WHAT THIS TASK INVOLVES: Only the lines that hold "none" should be in the answer, each copied from the data below.

[DATASET CONTENT — start]

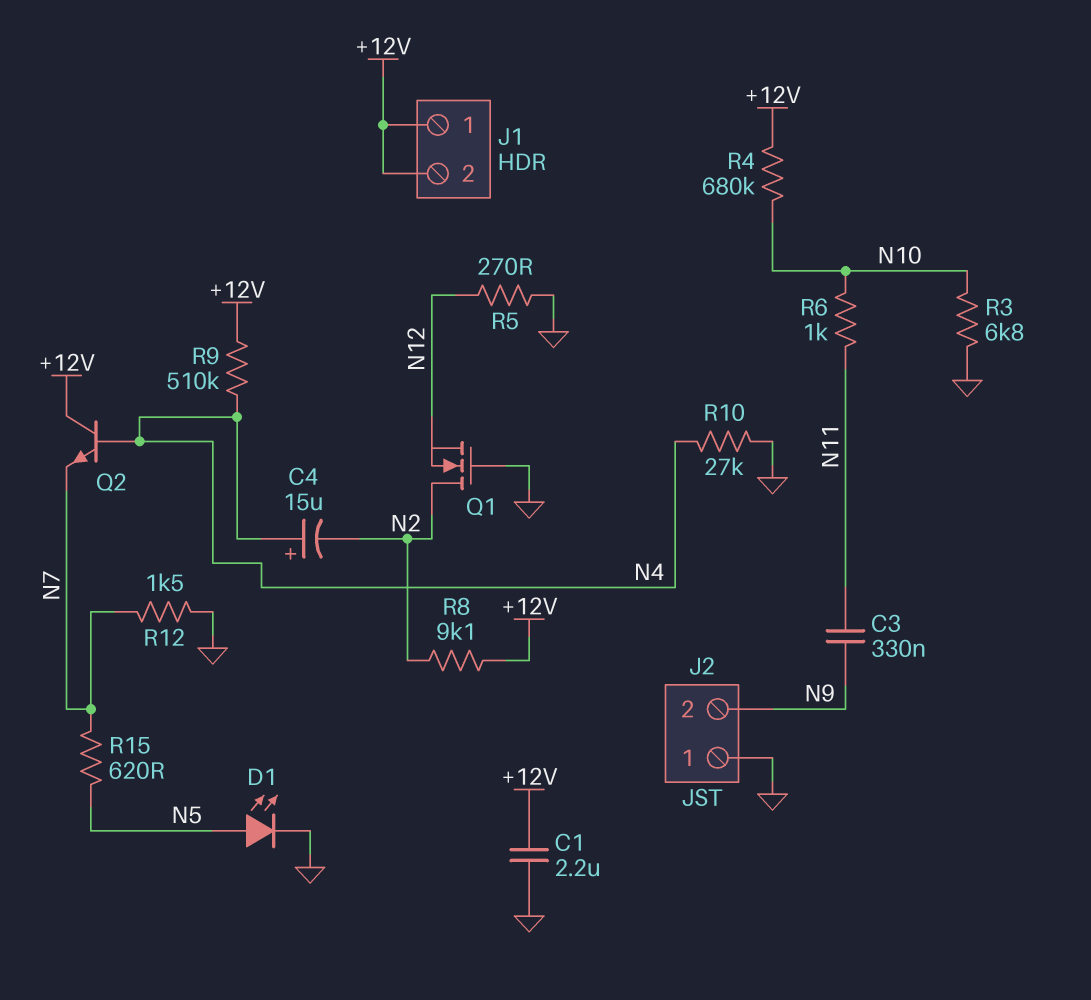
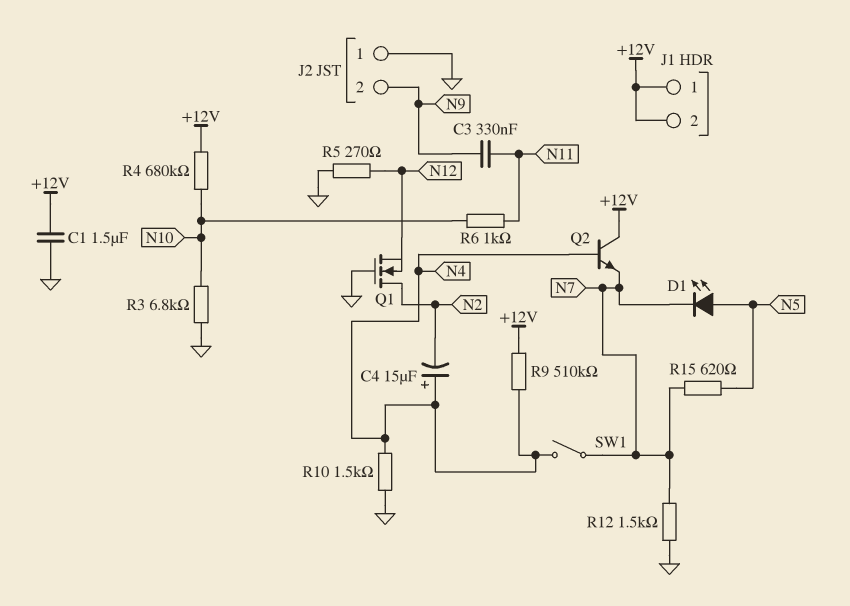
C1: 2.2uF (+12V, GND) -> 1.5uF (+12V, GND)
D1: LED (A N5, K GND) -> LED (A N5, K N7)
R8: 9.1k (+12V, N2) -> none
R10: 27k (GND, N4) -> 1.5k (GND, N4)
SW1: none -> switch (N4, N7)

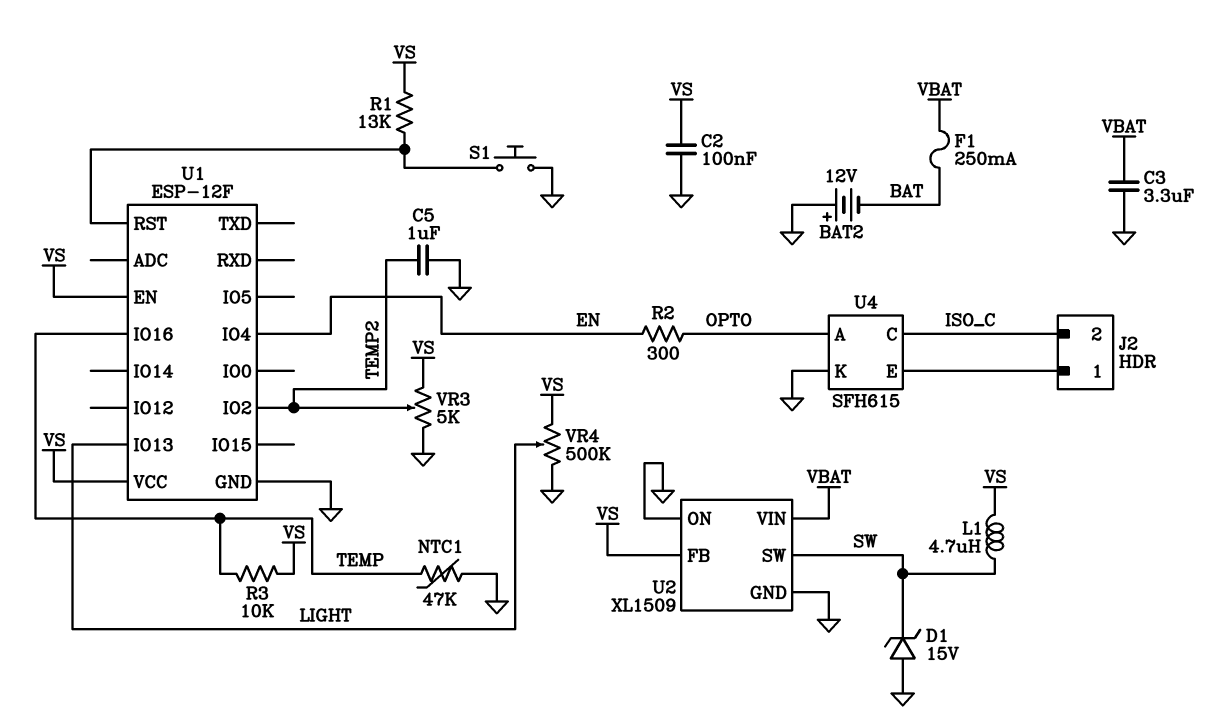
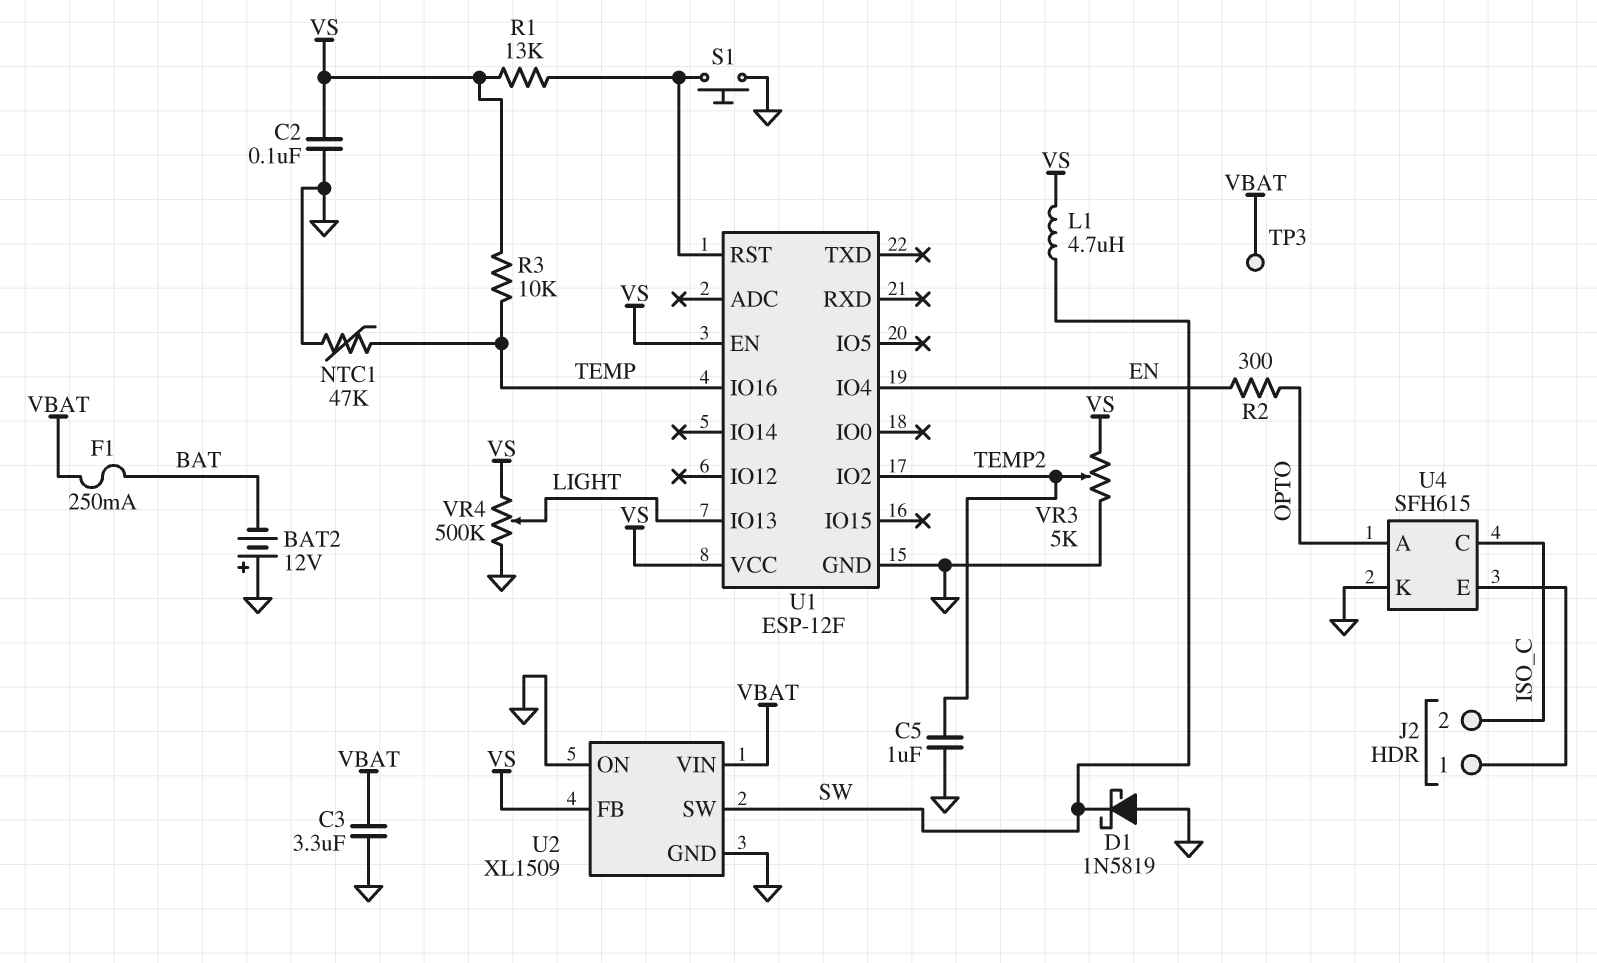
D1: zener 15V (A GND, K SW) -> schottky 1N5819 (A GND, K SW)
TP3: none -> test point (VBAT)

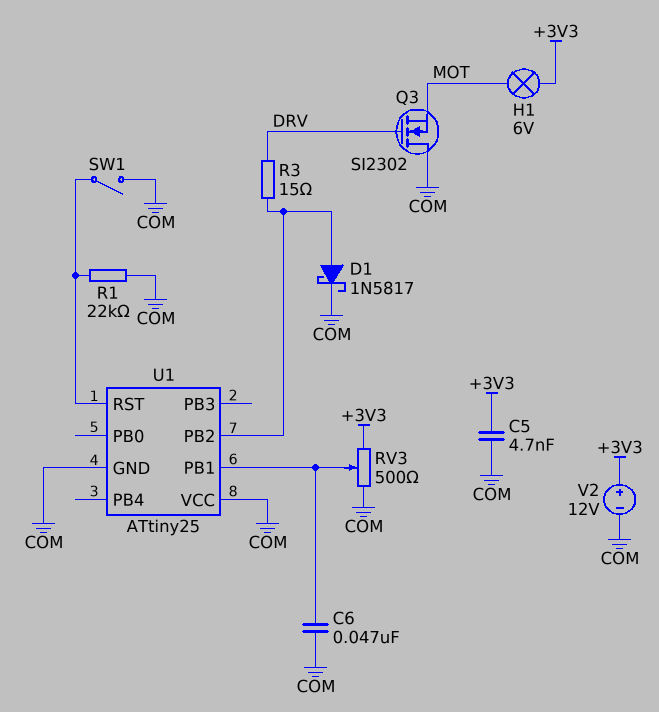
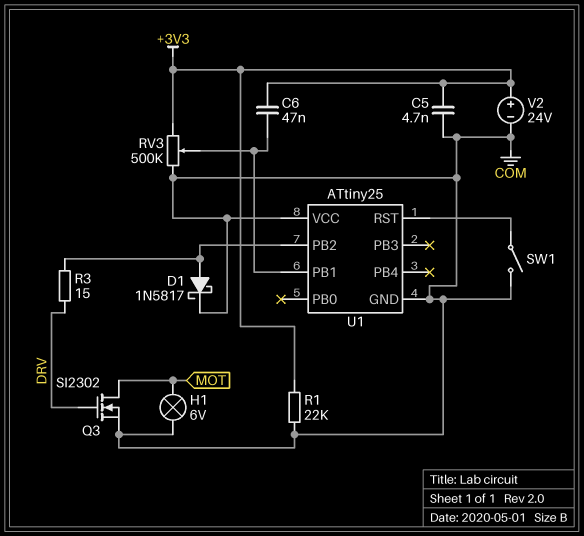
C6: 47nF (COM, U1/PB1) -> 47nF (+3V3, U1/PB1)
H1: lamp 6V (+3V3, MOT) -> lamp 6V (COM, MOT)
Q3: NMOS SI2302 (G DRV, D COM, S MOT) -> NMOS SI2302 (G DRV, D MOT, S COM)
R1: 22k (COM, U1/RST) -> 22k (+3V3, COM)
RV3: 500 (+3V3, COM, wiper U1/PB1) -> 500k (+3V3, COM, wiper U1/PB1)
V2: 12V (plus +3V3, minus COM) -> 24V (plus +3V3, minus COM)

[DATASET CONTENT — finish]

ANSWER BELOW:
R8: 9.1k (+12V, N2) -> none
SW1: none -> switch (N4, N7)
TP3: none -> test point (VBAT)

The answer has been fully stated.